**Task goal**
Could the entries below be reproduced exactly, with the images removed?

Top of Records provided

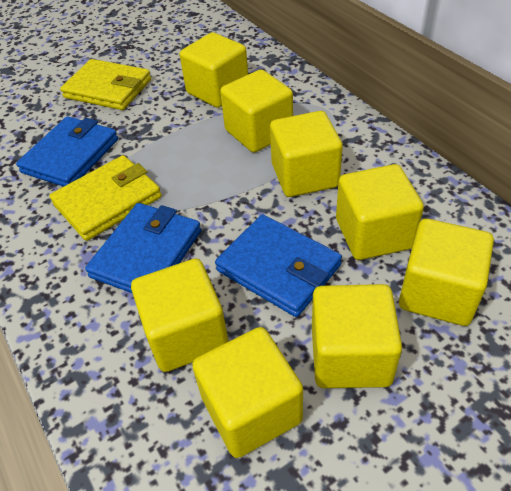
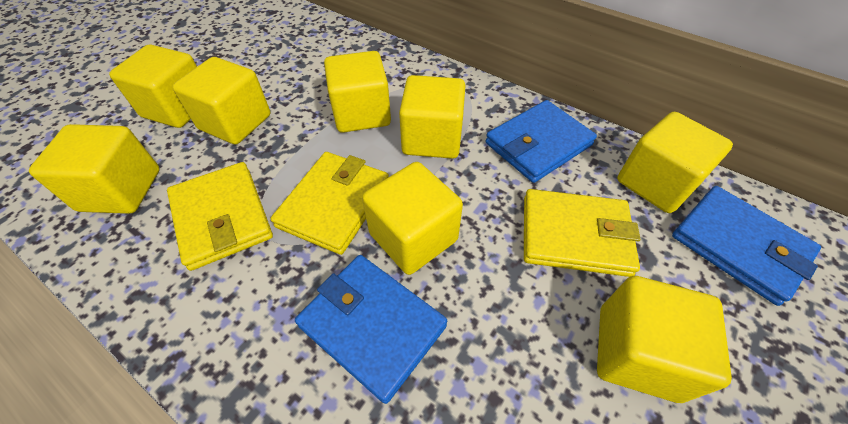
yellow wallet: 2 -> 3

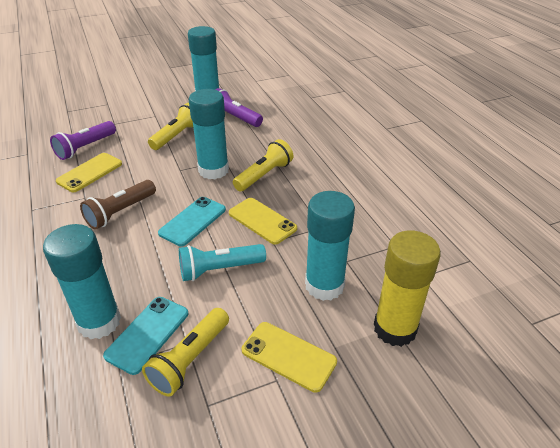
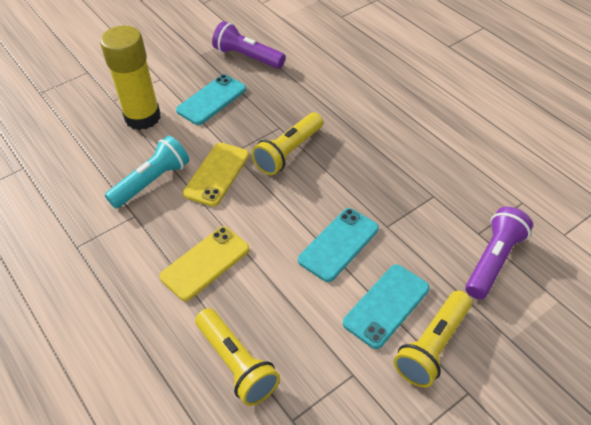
brown flashlight: 1 -> 0
turquoise glue stick: 4 -> 0
turquoise phone: 2 -> 3
yellow phone: 3 -> 2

Bottom of Records provided

**Response to the exercise**
yellow wallet: 2 -> 3

brown flashlight: 1 -> 0
turquoise glue stick: 4 -> 0
turquoise phone: 2 -> 3
yellow phone: 3 -> 2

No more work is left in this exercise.